• _Required action_:
Each entry should be repeated exactly. Its pictures should not be.

*** Opening Record set ***

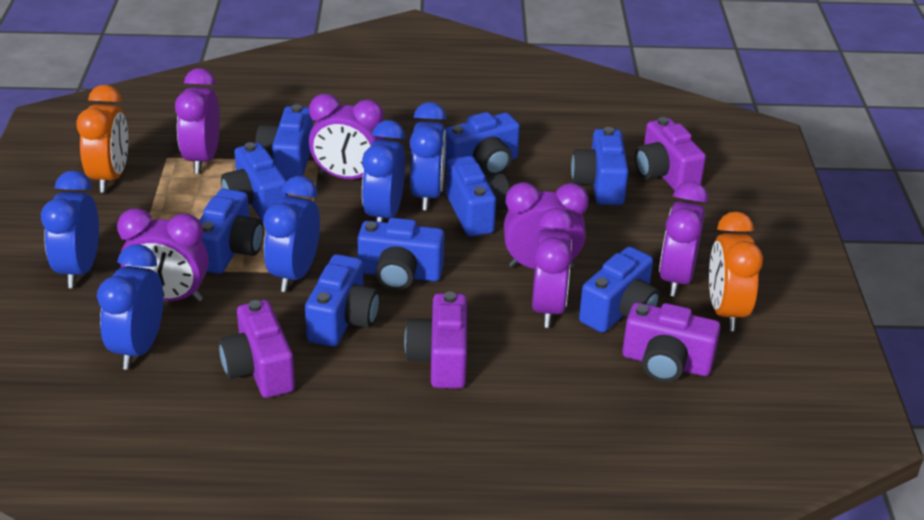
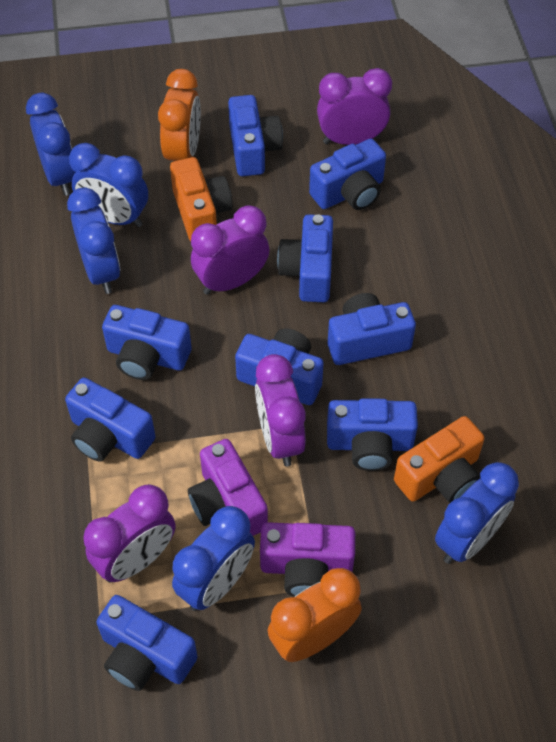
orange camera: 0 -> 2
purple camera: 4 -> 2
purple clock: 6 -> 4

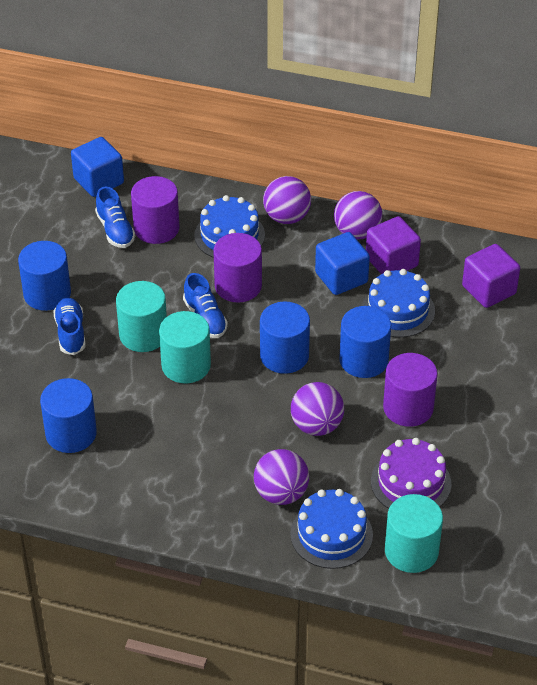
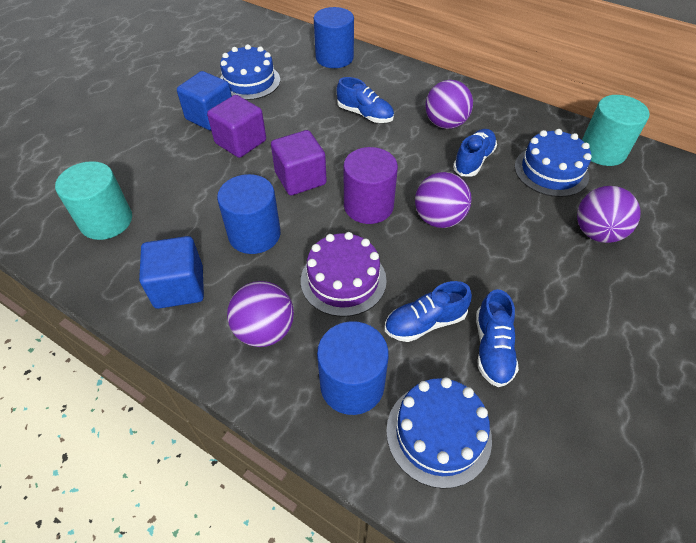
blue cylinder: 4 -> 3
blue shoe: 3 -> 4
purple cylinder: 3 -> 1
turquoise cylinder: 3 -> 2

*** Closing Record set ***

• _Response area_:
orange camera: 0 -> 2
purple camera: 4 -> 2
purple clock: 6 -> 4

blue cylinder: 4 -> 3
blue shoe: 3 -> 4
purple cylinder: 3 -> 1
turquoise cylinder: 3 -> 2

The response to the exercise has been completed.